**REQUIRED WORK:**
What you return should be every line below, word for word, and none of the images.

BEGIN RAW DATA

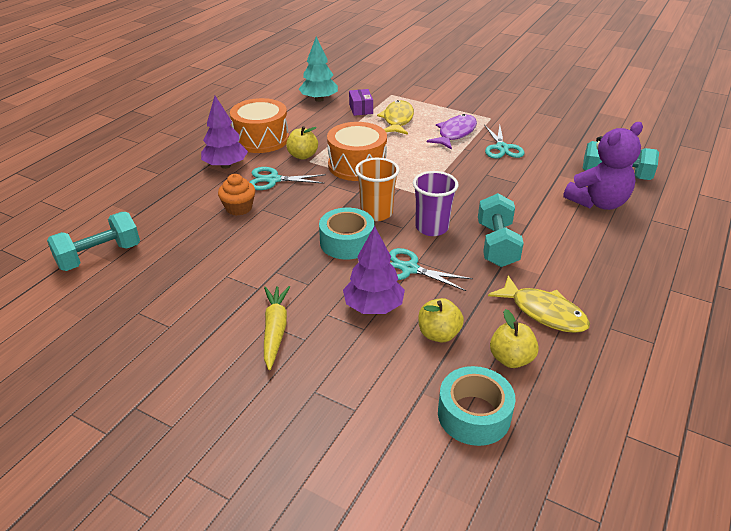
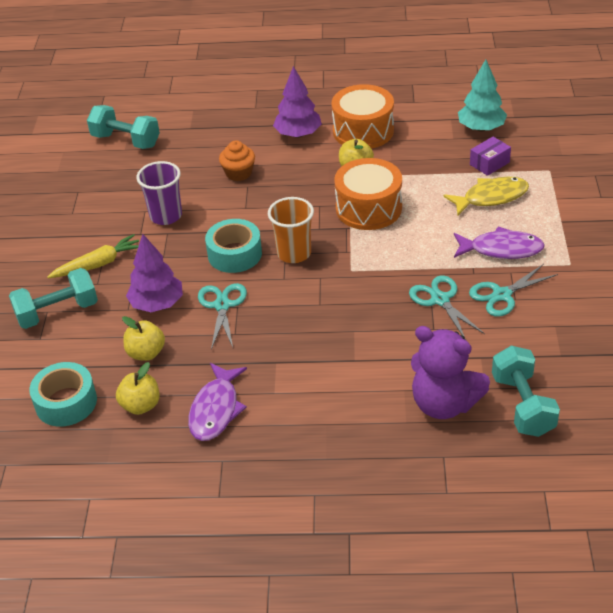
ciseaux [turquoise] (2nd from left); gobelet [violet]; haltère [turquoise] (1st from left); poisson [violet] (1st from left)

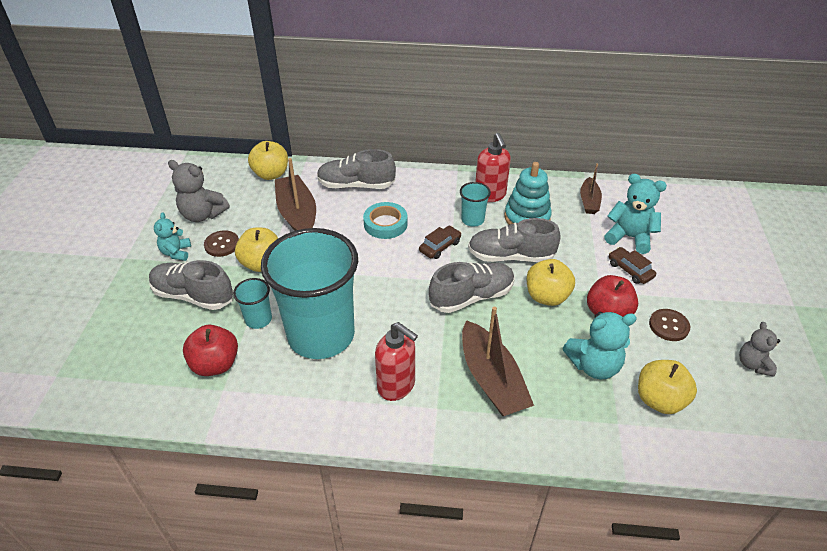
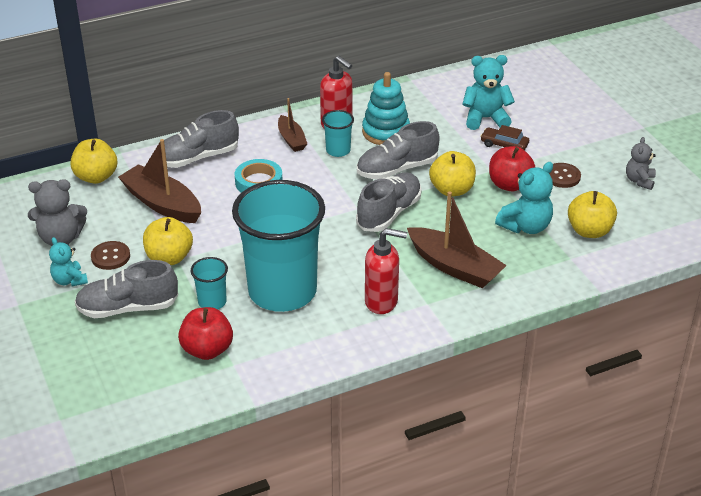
voiture [marron] (1st from left in the first image); bateau [marron] (2nd from left); ours en peluche [gris] (2nd from left)

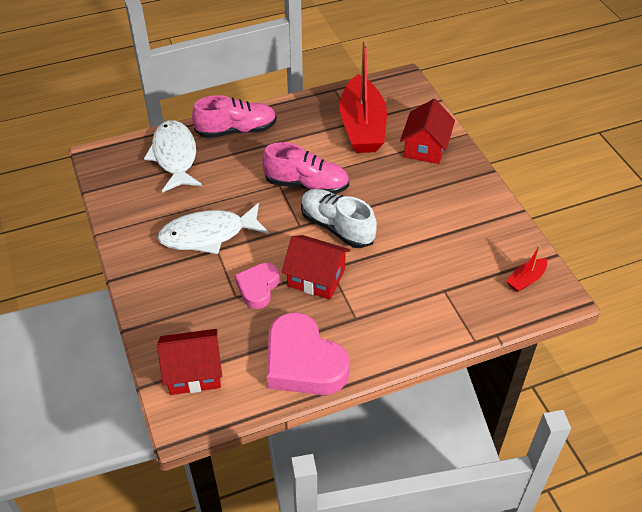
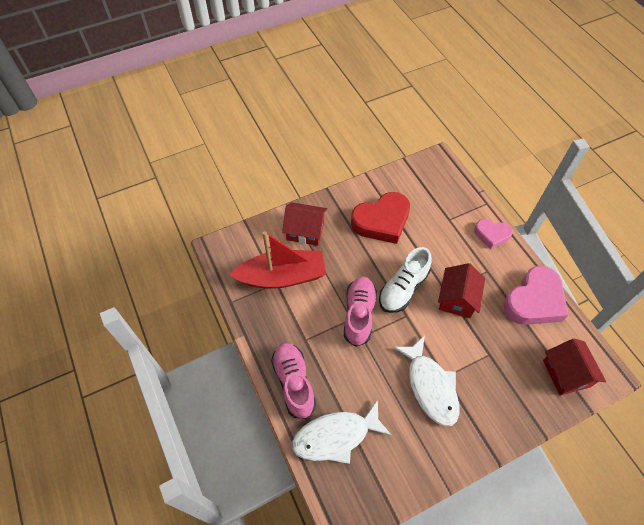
bateau [rouge] (2nd from left in the first image); cœur [rouge]; cœur [rose] (1st from left)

END RAW DATA

**PROBLEM SOLUTION:**
ciseaux [turquoise] (2nd from left); gobelet [violet]; haltère [turquoise] (1st from left); poisson [violet] (1st from left)

voiture [marron] (1st from left in the first image); bateau [marron] (2nd from left); ours en peluche [gris] (2nd from left)

bateau [rouge] (2nd from left in the first image); cœur [rouge]; cœur [rose] (1st from left)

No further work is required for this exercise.